Itemized modification records:
· · · · ·

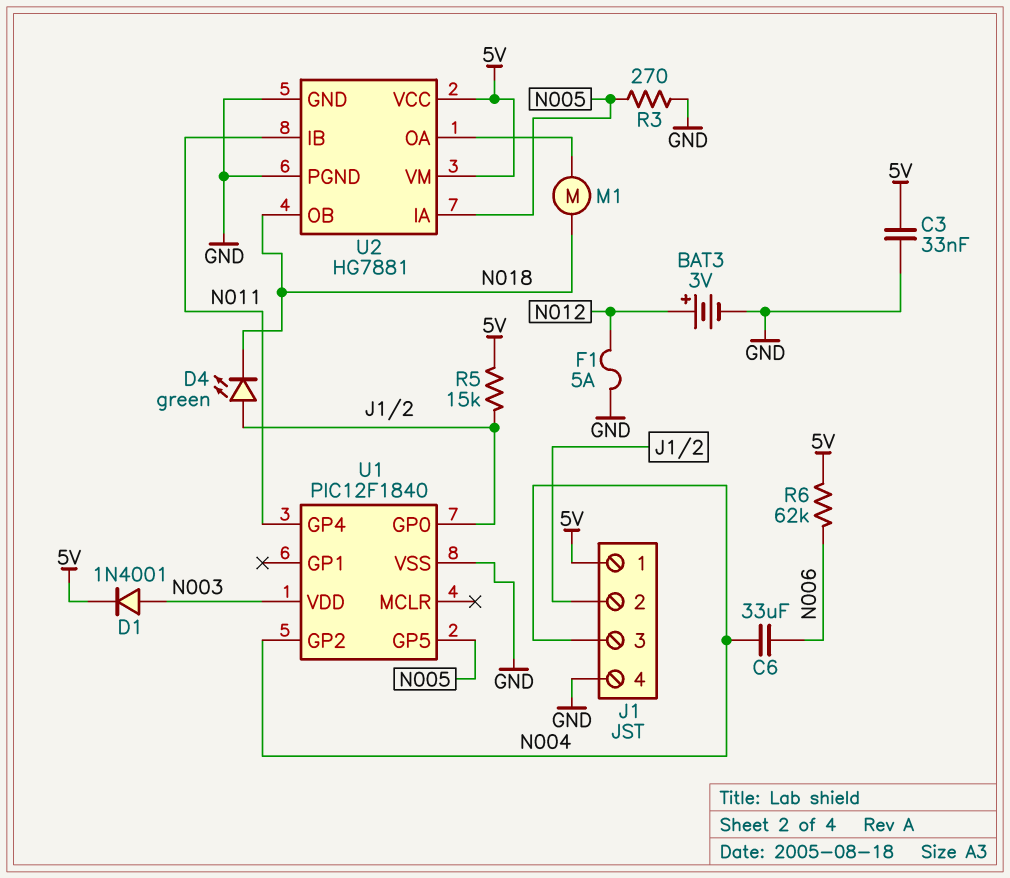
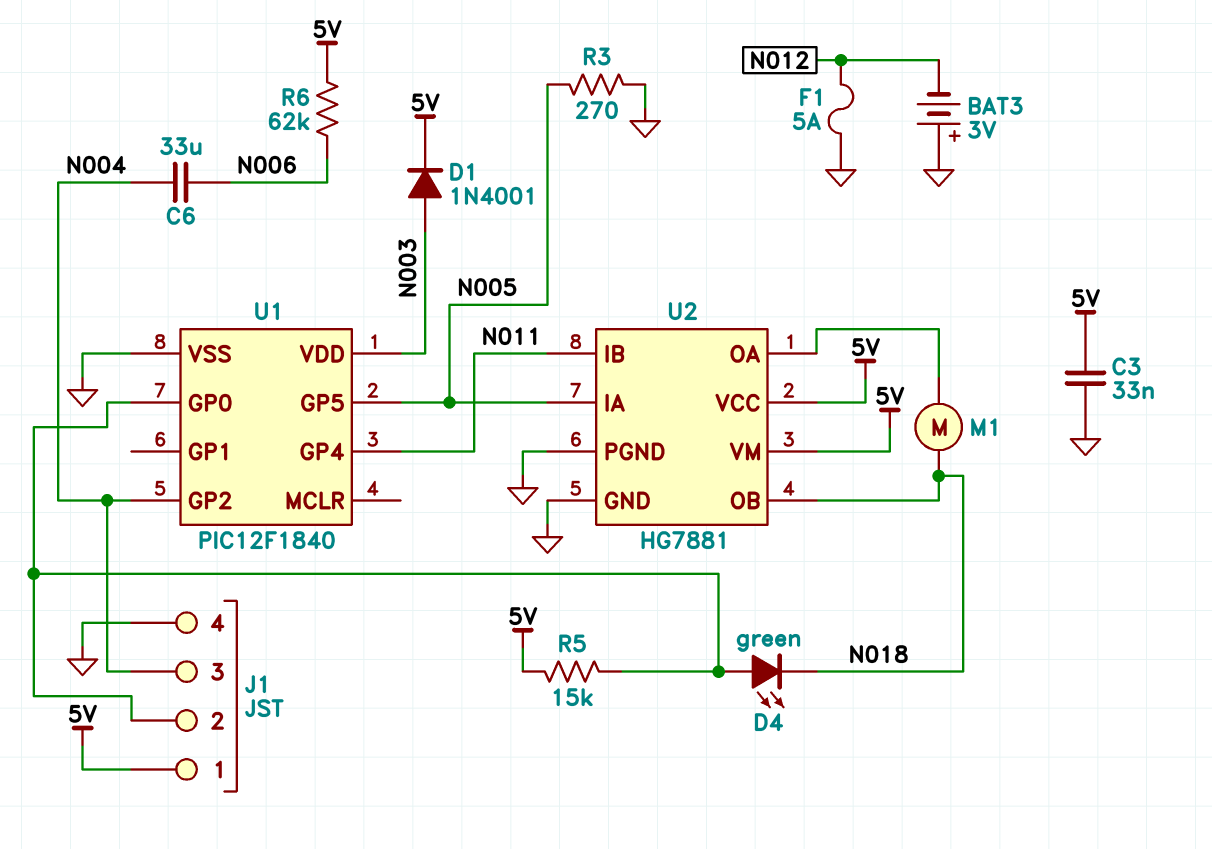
BAT3: 3V (plus N012, minus GND) -> 3V (plus GND, minus N012)

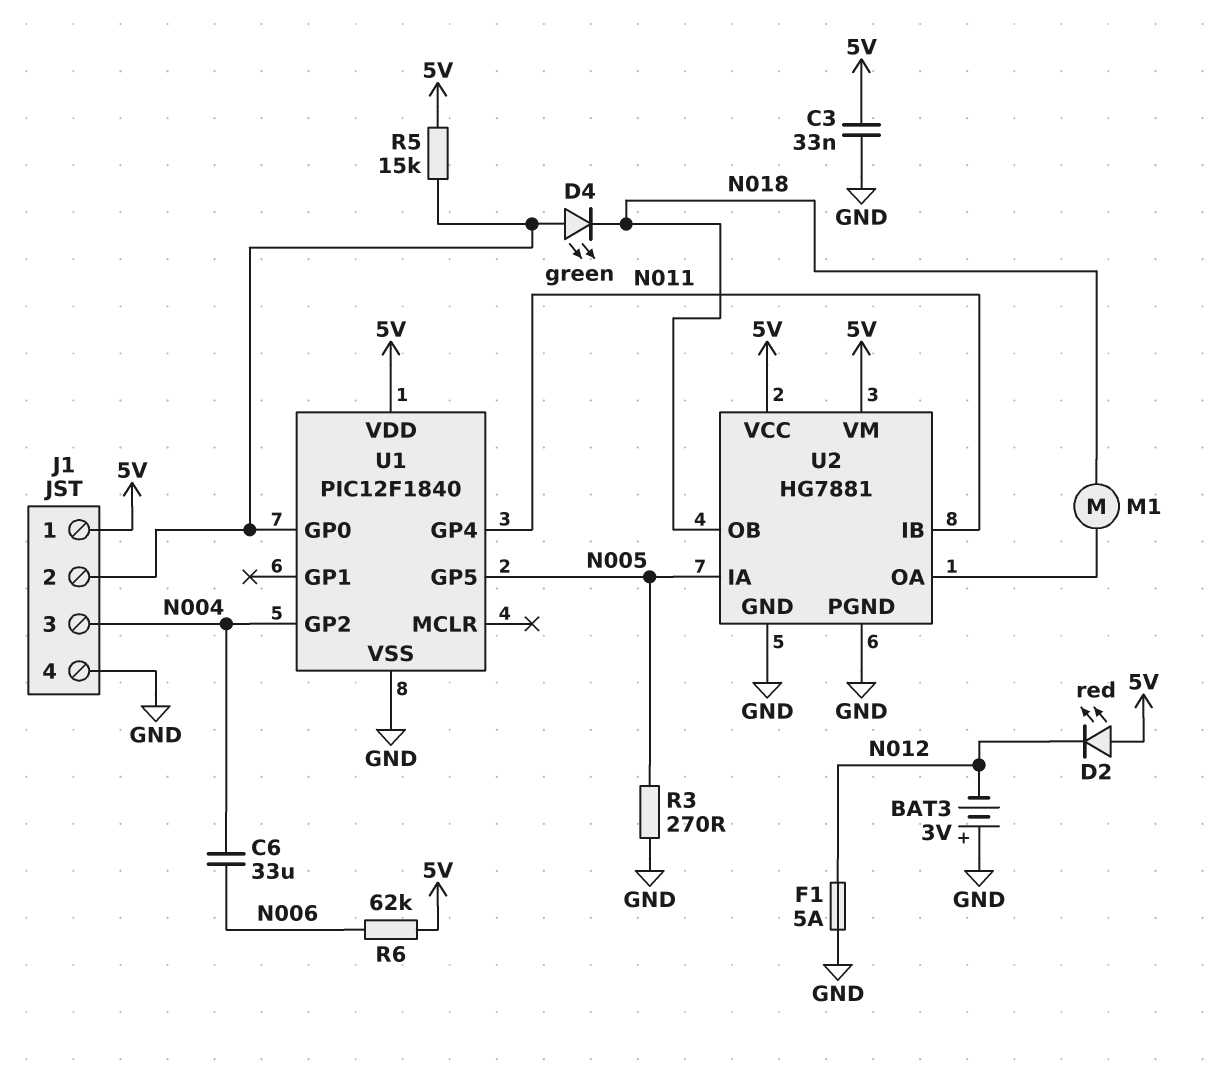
D1: diode 1N4001 (A N003, K 5V) -> none
D2: none -> LED red (A 5V, K N012)
U1 pin VDD: N003 -> 5V

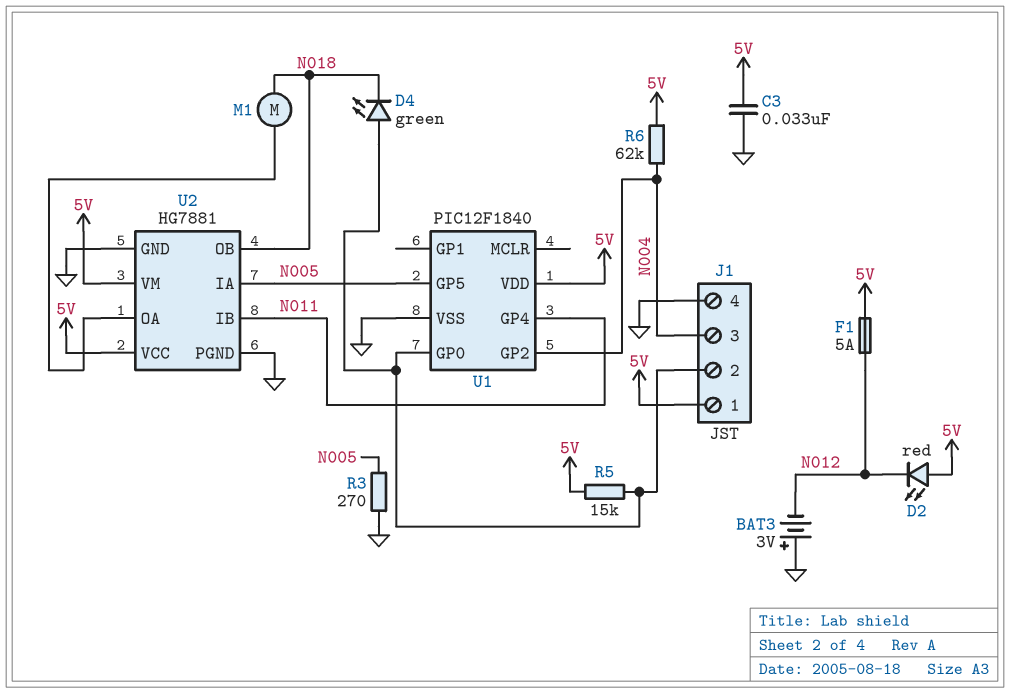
C6: 33uF (N004, N006) -> none
F1: 5A (GND, N012) -> 5A (5V, N012)
R6: 62k (5V, N006) -> 62k (5V, N004)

· · · · ·

:: TASK PROMPT ::
Take the line containing "U1 pin VDD: N003 -> 5V" and every line after it to the end of the records, and restate them verbatim, with no pictures.

:: WRITTEN SOLUTION ::
U1 pin VDD: N003 -> 5V

C6: 33uF (N004, N006) -> none
F1: 5A (GND, N012) -> 5A (5V, N012)
R6: 62k (5V, N006) -> 62k (5V, N004)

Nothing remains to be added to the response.